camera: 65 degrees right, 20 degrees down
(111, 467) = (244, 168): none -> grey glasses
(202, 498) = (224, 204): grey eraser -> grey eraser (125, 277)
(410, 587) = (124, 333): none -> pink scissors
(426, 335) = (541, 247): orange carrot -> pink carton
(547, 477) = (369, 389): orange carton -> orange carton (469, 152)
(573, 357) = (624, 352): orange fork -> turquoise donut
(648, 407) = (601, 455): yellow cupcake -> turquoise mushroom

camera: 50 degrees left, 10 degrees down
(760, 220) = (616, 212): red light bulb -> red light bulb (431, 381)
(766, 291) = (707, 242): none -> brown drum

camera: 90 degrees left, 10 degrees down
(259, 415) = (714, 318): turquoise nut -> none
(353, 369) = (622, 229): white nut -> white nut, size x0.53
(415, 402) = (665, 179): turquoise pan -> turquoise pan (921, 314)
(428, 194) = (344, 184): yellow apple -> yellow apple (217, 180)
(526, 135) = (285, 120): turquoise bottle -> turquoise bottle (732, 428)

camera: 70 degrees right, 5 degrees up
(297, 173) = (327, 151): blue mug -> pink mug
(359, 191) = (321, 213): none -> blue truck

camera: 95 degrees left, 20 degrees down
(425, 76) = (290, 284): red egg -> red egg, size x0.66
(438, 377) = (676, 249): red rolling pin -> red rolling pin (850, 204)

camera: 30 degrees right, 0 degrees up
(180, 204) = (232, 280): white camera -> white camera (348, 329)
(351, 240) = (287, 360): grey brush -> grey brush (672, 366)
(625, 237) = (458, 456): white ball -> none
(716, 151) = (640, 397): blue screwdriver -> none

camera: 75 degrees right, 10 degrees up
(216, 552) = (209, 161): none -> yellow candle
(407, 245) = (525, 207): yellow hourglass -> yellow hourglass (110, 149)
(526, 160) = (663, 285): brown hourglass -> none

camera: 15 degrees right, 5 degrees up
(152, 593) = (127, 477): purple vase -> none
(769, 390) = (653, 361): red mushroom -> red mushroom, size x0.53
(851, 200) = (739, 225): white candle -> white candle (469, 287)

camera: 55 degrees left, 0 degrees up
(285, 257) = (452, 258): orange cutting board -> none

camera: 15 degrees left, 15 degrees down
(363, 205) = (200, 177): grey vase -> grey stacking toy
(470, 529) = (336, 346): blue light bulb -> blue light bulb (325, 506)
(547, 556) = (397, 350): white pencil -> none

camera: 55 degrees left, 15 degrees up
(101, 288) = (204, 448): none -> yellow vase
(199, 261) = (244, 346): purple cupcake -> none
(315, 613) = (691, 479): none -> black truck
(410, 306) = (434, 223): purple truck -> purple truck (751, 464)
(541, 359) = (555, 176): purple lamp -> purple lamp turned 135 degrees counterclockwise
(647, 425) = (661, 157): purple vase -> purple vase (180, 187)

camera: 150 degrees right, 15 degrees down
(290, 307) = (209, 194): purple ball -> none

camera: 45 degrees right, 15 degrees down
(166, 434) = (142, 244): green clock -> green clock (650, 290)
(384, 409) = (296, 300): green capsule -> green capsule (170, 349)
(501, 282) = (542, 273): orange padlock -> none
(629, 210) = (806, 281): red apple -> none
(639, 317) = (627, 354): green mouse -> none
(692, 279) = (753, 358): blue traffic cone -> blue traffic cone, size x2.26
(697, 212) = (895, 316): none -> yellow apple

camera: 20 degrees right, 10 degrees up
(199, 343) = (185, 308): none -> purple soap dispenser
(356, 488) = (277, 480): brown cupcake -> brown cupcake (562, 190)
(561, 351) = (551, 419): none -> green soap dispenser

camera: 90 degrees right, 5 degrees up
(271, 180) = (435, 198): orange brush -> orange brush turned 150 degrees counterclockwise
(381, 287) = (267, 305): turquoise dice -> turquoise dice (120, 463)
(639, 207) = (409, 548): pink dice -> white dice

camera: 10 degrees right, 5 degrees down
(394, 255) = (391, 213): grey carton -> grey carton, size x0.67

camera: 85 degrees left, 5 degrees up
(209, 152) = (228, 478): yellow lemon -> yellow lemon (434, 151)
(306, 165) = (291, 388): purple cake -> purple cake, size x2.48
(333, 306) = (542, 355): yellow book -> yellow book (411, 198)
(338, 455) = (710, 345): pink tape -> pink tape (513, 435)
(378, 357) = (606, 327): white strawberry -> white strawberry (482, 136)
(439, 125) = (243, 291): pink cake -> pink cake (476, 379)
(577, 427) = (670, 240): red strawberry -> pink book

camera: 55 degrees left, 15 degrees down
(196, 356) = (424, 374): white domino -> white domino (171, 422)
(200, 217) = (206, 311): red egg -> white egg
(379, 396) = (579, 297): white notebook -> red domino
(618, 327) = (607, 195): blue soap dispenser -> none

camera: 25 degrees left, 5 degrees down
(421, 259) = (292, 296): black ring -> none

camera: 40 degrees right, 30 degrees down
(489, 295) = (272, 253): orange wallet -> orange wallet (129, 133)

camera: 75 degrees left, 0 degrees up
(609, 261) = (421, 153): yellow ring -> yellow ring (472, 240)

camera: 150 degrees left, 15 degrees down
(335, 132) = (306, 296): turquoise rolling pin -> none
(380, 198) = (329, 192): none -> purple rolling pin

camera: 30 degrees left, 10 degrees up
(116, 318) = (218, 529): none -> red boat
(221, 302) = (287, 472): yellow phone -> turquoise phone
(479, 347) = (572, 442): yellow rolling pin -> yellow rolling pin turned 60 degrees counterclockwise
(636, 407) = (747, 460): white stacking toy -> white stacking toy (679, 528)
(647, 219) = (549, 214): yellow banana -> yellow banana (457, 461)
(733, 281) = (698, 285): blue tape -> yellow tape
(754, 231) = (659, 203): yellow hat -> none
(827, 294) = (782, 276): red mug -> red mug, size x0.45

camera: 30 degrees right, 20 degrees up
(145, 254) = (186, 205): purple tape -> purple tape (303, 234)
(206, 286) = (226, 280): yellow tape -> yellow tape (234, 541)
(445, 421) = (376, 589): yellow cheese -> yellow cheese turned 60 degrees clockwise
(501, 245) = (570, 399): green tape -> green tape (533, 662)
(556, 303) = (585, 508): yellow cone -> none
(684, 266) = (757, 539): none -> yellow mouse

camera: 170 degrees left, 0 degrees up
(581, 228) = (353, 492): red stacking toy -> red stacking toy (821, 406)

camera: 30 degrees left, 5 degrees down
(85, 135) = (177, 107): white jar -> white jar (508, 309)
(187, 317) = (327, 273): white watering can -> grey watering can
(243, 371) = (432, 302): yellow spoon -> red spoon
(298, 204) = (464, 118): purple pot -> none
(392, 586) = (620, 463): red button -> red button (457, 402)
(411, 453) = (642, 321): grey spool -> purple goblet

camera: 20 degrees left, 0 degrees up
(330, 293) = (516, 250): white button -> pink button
---
-- ACTIVITY --
Reproduce all data above, unchanged.

-- RESPONSE BOX --
camera: 65 degrees right, 20 degrees down
(111, 467) = (244, 168): none -> grey glasses
(202, 498) = (224, 204): grey eraser -> grey eraser (125, 277)
(410, 587) = (124, 333): none -> pink scissors
(426, 335) = (541, 247): orange carrot -> pink carton
(547, 477) = (369, 389): orange carton -> orange carton (469, 152)
(573, 357) = (624, 352): orange fork -> turquoise donut
(648, 407) = (601, 455): yellow cupcake -> turquoise mushroom

camera: 50 degrees left, 10 degrees down
(760, 220) = (616, 212): red light bulb -> red light bulb (431, 381)
(766, 291) = (707, 242): none -> brown drum

camera: 90 degrees left, 10 degrees down
(259, 415) = (714, 318): turquoise nut -> none
(353, 369) = (622, 229): white nut -> white nut, size x0.53
(415, 402) = (665, 179): turquoise pan -> turquoise pan (921, 314)
(428, 194) = (344, 184): yellow apple -> yellow apple (217, 180)
(526, 135) = (285, 120): turquoise bottle -> turquoise bottle (732, 428)

camera: 70 degrees right, 5 degrees up
(297, 173) = (327, 151): blue mug -> pink mug
(359, 191) = (321, 213): none -> blue truck

camera: 95 degrees left, 20 degrees down
(425, 76) = (290, 284): red egg -> red egg, size x0.66
(438, 377) = (676, 249): red rolling pin -> red rolling pin (850, 204)

camera: 30 degrees right, 0 degrees up
(180, 204) = (232, 280): white camera -> white camera (348, 329)
(351, 240) = (287, 360): grey brush -> grey brush (672, 366)
(625, 237) = (458, 456): white ball -> none
(716, 151) = (640, 397): blue screwdriver -> none

camera: 75 degrees right, 10 degrees up
(216, 552) = (209, 161): none -> yellow candle
(407, 245) = (525, 207): yellow hourglass -> yellow hourglass (110, 149)
(526, 160) = (663, 285): brown hourglass -> none

camera: 15 degrees right, 5 degrees up
(152, 593) = (127, 477): purple vase -> none
(769, 390) = (653, 361): red mushroom -> red mushroom, size x0.53
(851, 200) = (739, 225): white candle -> white candle (469, 287)

camera: 55 degrees left, 0 degrees up
(285, 257) = (452, 258): orange cutting board -> none

camera: 15 degrees left, 15 degrees down
(363, 205) = (200, 177): grey vase -> grey stacking toy
(470, 529) = (336, 346): blue light bulb -> blue light bulb (325, 506)
(547, 556) = (397, 350): white pencil -> none

camera: 55 degrees left, 15 degrees up
(101, 288) = (204, 448): none -> yellow vase
(199, 261) = (244, 346): purple cupcake -> none
(315, 613) = (691, 479): none -> black truck
(410, 306) = (434, 223): purple truck -> purple truck (751, 464)
(541, 359) = (555, 176): purple lamp -> purple lamp turned 135 degrees counterclockwise
(647, 425) = (661, 157): purple vase -> purple vase (180, 187)

camera: 150 degrees right, 15 degrees down
(290, 307) = (209, 194): purple ball -> none

camera: 45 degrees right, 15 degrees down
(166, 434) = (142, 244): green clock -> green clock (650, 290)
(384, 409) = (296, 300): green capsule -> green capsule (170, 349)
(501, 282) = (542, 273): orange padlock -> none
(629, 210) = (806, 281): red apple -> none
(639, 317) = (627, 354): green mouse -> none
(692, 279) = (753, 358): blue traffic cone -> blue traffic cone, size x2.26
(697, 212) = (895, 316): none -> yellow apple

camera: 20 degrees right, 10 degrees up
(199, 343) = (185, 308): none -> purple soap dispenser
(356, 488) = (277, 480): brown cupcake -> brown cupcake (562, 190)
(561, 351) = (551, 419): none -> green soap dispenser

camera: 90 degrees right, 5 degrees up
(271, 180) = (435, 198): orange brush -> orange brush turned 150 degrees counterclockwise
(381, 287) = (267, 305): turquoise dice -> turquoise dice (120, 463)
(639, 207) = (409, 548): pink dice -> white dice

camera: 10 degrees right, 5 degrees down
(394, 255) = (391, 213): grey carton -> grey carton, size x0.67

camera: 85 degrees left, 5 degrees up
(209, 152) = (228, 478): yellow lemon -> yellow lemon (434, 151)
(306, 165) = (291, 388): purple cake -> purple cake, size x2.48
(333, 306) = (542, 355): yellow book -> yellow book (411, 198)
(338, 455) = (710, 345): pink tape -> pink tape (513, 435)
(378, 357) = (606, 327): white strawberry -> white strawberry (482, 136)
(439, 125) = (243, 291): pink cake -> pink cake (476, 379)
(577, 427) = (670, 240): red strawberry -> pink book

camera: 55 degrees left, 15 degrees down
(196, 356) = (424, 374): white domino -> white domino (171, 422)
(200, 217) = (206, 311): red egg -> white egg
(379, 396) = (579, 297): white notebook -> red domino
(618, 327) = (607, 195): blue soap dispenser -> none

camera: 25 degrees left, 5 degrees down
(421, 259) = (292, 296): black ring -> none

camera: 40 degrees right, 30 degrees down
(489, 295) = (272, 253): orange wallet -> orange wallet (129, 133)

camera: 75 degrees left, 0 degrees up
(609, 261) = (421, 153): yellow ring -> yellow ring (472, 240)

camera: 150 degrees left, 15 degrees down
(335, 132) = (306, 296): turquoise rolling pin -> none
(380, 198) = (329, 192): none -> purple rolling pin

camera: 30 degrees left, 10 degrees up
(116, 318) = (218, 529): none -> red boat
(221, 302) = (287, 472): yellow phone -> turquoise phone
(479, 347) = (572, 442): yellow rolling pin -> yellow rolling pin turned 60 degrees counterclockwise
(636, 407) = (747, 460): white stacking toy -> white stacking toy (679, 528)
(647, 219) = (549, 214): yellow banana -> yellow banana (457, 461)
(733, 281) = (698, 285): blue tape -> yellow tape
(754, 231) = (659, 203): yellow hat -> none
(827, 294) = (782, 276): red mug -> red mug, size x0.45

camera: 30 degrees right, 20 degrees up
(145, 254) = (186, 205): purple tape -> purple tape (303, 234)
(206, 286) = (226, 280): yellow tape -> yellow tape (234, 541)
(445, 421) = (376, 589): yellow cheese -> yellow cheese turned 60 degrees clockwise
(501, 245) = (570, 399): green tape -> green tape (533, 662)
(556, 303) = (585, 508): yellow cone -> none
(684, 266) = (757, 539): none -> yellow mouse

camera: 170 degrees left, 0 degrees up
(581, 228) = (353, 492): red stacking toy -> red stacking toy (821, 406)

camera: 30 degrees left, 5 degrees down
(85, 135) = (177, 107): white jar -> white jar (508, 309)
(187, 317) = (327, 273): white watering can -> grey watering can
(243, 371) = (432, 302): yellow spoon -> red spoon
(298, 204) = (464, 118): purple pot -> none
(392, 586) = (620, 463): red button -> red button (457, 402)
(411, 453) = (642, 321): grey spool -> purple goblet

camera: 20 degrees left, 0 degrees up
(330, 293) = (516, 250): white button -> pink button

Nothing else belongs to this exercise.